● **WORK REQUIRED**:
Please retype all of the data below, word for word.

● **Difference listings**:
........

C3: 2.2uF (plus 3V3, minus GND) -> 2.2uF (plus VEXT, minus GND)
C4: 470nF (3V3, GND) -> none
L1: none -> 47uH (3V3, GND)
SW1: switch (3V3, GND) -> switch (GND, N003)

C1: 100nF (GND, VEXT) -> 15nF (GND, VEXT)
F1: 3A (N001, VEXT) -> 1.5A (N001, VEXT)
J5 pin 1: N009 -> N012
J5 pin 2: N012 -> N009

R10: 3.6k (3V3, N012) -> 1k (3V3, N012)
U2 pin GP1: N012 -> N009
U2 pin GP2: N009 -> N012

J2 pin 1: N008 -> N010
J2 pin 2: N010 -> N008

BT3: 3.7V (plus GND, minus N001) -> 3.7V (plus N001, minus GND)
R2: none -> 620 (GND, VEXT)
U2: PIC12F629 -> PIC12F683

........

● **RESULT BELOW**:
C3: 2.2uF (plus 3V3, minus GND) -> 2.2uF (plus VEXT, minus GND)
C4: 470nF (3V3, GND) -> none
L1: none -> 47uH (3V3, GND)
SW1: switch (3V3, GND) -> switch (GND, N003)

C1: 100nF (GND, VEXT) -> 15nF (GND, VEXT)
F1: 3A (N001, VEXT) -> 1.5A (N001, VEXT)
J5 pin 1: N009 -> N012
J5 pin 2: N012 -> N009

R10: 3.6k (3V3, N012) -> 1k (3V3, N012)
U2 pin GP1: N012 -> N009
U2 pin GP2: N009 -> N012

J2 pin 1: N008 -> N010
J2 pin 2: N010 -> N008

BT3: 3.7V (plus GND, minus N001) -> 3.7V (plus N001, minus GND)
R2: none -> 620 (GND, VEXT)
U2: PIC12F629 -> PIC12F683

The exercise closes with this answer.